Problem requirements: Using the listing below, print exactly everything from the line with "C4: 100nF (+12V, GND) -> 22nF (+12V, GND)" down to the line with "R2: 220 (n10, n13) -> none", both included, and nothing more.

[[ Material for the task open ]]

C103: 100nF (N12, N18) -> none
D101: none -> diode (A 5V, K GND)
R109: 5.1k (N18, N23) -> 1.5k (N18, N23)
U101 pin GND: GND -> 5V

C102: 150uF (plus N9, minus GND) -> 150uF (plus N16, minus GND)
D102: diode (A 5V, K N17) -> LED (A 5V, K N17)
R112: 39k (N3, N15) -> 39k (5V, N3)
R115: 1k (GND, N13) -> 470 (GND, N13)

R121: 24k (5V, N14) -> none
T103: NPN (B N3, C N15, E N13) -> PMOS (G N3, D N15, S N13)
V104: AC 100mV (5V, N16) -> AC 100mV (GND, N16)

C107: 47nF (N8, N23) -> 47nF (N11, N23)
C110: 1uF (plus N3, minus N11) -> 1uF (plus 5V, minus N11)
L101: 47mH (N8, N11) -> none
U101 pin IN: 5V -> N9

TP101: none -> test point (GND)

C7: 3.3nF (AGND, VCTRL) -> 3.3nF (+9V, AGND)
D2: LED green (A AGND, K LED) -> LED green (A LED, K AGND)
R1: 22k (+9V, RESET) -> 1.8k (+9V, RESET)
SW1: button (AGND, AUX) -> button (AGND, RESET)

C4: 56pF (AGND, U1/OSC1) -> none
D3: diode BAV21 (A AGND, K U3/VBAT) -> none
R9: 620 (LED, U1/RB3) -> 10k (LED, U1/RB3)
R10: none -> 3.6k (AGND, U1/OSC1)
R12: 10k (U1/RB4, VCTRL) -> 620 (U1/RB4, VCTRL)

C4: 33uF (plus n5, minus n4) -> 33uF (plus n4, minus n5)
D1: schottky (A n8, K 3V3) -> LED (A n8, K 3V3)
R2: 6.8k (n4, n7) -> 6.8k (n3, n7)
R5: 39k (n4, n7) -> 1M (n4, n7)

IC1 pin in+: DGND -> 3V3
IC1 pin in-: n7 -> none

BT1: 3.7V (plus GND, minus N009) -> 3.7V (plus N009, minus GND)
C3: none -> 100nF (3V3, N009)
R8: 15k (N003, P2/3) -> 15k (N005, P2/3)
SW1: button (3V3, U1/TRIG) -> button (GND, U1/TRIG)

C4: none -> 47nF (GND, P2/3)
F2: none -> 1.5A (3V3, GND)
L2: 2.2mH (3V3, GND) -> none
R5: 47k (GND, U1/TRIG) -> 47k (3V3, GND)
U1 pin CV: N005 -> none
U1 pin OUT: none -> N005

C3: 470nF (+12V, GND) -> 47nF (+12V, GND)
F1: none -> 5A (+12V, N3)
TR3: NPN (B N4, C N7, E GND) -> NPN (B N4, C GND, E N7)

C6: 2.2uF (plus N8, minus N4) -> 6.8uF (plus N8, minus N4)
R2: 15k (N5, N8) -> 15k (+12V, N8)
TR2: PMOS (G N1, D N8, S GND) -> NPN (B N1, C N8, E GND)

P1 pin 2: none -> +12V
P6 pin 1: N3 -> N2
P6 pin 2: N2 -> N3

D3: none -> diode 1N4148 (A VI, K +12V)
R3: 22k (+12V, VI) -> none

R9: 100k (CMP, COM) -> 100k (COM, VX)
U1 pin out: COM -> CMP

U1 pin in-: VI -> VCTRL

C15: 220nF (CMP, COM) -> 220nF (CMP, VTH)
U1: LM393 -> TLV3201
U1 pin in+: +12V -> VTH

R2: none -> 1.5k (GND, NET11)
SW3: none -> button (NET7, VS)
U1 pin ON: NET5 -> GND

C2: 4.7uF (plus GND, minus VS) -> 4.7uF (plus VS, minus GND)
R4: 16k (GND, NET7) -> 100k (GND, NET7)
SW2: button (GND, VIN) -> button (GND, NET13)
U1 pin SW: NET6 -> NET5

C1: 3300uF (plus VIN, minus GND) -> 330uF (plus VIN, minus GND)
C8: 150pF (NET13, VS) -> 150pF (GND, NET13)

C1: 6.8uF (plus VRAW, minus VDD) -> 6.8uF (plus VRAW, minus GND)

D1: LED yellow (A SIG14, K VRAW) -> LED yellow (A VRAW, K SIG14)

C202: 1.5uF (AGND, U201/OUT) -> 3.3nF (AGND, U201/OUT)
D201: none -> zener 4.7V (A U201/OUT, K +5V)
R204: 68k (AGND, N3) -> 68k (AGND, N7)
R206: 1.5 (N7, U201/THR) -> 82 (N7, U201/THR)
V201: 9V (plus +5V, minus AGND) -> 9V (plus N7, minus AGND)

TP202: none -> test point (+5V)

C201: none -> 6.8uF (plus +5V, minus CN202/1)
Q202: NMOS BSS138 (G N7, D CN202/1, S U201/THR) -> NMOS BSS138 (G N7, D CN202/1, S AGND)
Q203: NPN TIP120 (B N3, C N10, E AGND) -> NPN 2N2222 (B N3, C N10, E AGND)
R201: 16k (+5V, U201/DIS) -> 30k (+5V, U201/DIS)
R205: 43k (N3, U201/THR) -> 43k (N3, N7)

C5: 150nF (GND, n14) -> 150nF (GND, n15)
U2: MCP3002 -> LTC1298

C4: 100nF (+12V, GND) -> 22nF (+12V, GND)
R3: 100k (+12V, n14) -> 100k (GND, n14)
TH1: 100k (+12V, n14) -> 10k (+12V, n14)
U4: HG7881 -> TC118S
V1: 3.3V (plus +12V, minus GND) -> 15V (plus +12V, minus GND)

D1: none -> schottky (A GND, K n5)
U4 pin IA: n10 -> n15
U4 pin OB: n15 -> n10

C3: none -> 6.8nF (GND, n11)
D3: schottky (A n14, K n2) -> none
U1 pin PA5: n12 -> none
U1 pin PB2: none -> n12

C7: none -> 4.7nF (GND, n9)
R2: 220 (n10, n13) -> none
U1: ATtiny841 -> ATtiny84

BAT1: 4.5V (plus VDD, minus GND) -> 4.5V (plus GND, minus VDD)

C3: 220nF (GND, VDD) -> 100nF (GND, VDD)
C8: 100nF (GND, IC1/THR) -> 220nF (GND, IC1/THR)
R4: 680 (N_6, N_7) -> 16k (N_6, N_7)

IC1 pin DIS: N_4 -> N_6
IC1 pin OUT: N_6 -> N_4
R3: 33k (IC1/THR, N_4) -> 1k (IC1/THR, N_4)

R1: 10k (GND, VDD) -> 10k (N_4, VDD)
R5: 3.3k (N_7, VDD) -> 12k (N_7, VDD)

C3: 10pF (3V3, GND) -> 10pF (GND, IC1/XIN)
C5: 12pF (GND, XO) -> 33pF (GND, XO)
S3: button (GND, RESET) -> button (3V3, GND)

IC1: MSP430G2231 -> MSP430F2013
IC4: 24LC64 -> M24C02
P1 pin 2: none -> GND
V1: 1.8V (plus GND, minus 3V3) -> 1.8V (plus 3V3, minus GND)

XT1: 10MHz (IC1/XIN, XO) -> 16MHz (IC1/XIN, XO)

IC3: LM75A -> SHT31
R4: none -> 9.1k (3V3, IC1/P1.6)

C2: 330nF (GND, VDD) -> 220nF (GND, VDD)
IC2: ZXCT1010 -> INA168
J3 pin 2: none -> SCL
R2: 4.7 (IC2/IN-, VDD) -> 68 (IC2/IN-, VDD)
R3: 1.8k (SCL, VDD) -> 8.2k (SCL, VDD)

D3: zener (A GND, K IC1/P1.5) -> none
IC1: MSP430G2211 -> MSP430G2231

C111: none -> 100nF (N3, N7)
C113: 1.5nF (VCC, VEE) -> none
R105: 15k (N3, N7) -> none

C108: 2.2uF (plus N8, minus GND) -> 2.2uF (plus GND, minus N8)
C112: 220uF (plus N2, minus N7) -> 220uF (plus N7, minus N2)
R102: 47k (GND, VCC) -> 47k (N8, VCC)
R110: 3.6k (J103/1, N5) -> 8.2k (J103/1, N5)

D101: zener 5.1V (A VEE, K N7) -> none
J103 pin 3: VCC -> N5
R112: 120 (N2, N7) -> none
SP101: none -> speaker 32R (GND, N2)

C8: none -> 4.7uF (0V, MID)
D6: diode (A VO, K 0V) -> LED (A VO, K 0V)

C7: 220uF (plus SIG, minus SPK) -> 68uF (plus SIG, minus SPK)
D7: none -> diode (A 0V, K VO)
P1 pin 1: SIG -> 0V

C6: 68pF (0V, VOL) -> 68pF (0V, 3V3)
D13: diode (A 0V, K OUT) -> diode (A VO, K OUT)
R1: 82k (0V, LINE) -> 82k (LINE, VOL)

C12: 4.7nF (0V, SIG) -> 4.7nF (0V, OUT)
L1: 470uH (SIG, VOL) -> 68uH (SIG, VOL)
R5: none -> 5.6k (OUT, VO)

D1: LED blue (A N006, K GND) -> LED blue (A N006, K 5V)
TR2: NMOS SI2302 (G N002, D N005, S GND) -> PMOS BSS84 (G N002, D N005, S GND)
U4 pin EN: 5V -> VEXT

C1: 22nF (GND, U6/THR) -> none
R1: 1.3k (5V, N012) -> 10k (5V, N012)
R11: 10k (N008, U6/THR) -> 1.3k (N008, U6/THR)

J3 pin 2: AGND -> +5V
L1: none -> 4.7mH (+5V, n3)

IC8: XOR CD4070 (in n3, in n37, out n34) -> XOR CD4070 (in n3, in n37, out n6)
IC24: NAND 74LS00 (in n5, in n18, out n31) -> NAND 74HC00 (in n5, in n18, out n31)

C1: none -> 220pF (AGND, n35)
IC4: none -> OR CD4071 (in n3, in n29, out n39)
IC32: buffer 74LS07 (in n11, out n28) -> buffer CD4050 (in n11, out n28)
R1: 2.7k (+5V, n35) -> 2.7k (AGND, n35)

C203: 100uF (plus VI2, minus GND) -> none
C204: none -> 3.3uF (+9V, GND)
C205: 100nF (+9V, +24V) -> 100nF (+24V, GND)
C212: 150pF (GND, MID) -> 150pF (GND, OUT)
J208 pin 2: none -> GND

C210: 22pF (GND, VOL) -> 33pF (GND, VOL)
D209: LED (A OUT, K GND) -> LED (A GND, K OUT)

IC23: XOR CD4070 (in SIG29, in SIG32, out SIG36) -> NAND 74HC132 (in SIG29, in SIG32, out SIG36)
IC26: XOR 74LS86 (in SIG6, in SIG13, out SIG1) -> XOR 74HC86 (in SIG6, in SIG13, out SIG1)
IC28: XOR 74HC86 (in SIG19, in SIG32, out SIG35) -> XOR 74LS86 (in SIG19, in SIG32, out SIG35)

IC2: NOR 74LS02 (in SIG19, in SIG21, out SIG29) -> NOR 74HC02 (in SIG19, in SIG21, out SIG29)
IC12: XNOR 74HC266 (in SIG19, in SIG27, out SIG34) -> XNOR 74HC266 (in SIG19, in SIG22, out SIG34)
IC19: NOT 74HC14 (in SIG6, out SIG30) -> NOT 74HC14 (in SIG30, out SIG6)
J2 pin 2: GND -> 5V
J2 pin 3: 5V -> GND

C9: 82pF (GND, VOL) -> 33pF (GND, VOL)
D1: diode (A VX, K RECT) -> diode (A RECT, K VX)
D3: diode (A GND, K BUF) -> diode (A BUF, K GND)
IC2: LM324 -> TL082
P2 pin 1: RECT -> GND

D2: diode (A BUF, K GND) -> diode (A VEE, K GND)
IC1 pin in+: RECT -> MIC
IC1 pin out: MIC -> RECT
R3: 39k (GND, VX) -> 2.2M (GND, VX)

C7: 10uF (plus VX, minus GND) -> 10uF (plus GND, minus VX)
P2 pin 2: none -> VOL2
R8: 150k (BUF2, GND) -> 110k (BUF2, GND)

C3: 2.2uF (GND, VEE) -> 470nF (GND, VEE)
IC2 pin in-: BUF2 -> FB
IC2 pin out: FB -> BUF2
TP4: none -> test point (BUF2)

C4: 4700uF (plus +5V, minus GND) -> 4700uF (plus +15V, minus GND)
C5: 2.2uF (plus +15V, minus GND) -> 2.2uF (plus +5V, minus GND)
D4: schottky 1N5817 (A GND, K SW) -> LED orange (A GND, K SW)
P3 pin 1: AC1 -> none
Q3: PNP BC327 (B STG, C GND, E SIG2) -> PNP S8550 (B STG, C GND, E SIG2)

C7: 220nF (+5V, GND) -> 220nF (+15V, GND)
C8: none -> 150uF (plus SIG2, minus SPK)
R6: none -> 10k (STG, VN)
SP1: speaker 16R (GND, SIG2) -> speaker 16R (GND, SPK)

[[ Material for the task closed ]]

Answer for the task:
C4: 100nF (+12V, GND) -> 22nF (+12V, GND)
R3: 100k (+12V, n14) -> 100k (GND, n14)
TH1: 100k (+12V, n14) -> 10k (+12V, n14)
U4: HG7881 -> TC118S
V1: 3.3V (plus +12V, minus GND) -> 15V (plus +12V, minus GND)

D1: none -> schottky (A GND, K n5)
U4 pin IA: n10 -> n15
U4 pin OB: n15 -> n10

C3: none -> 6.8nF (GND, n11)
D3: schottky (A n14, K n2) -> none
U1 pin PA5: n12 -> none
U1 pin PB2: none -> n12

C7: none -> 4.7nF (GND, n9)
R2: 220 (n10, n13) -> none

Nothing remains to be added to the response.